■ To do ■
Which lines run from the one containing "(417, 249) = (344, 222): blue goblet -> none" to the end of the entries? Copy them exactly, both ends included, and give nothing else.

*** Opening Supplied information ***

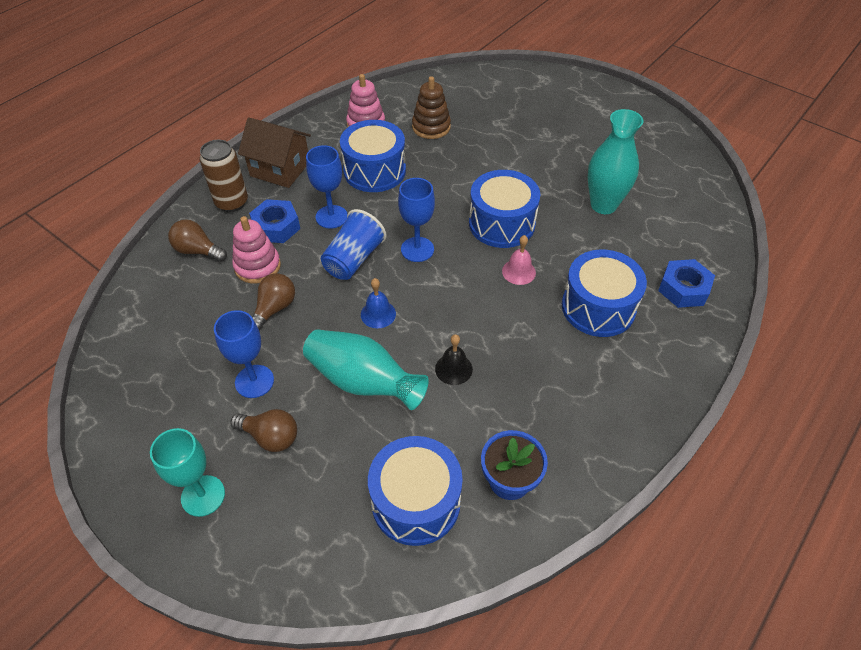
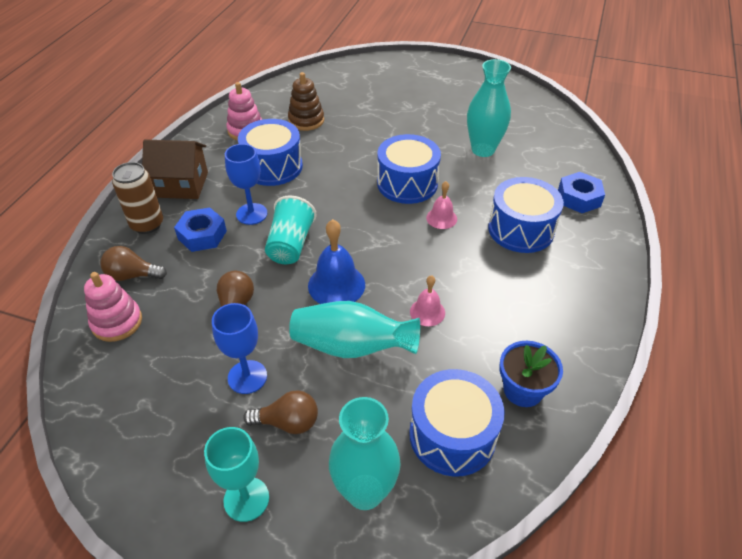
camera: 20 degrees left, 5 degrees down
(257, 266) = (200, 274): pink stacking toy -> pink stacking toy (117, 322)
(308, 527) = (365, 492): none -> turquoise vase
(354, 259) = (290, 244): blue cup -> turquoise cup
(378, 314) = (336, 285): blue bell -> blue bell, size x1.68
(417, 249) = (344, 222): blue goblet -> none
(453, 369) = (427, 312): black bell -> pink bell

*** Closing Supplied information ***

■ Answer to the exercise ■
(417, 249) = (344, 222): blue goblet -> none
(453, 369) = (427, 312): black bell -> pink bell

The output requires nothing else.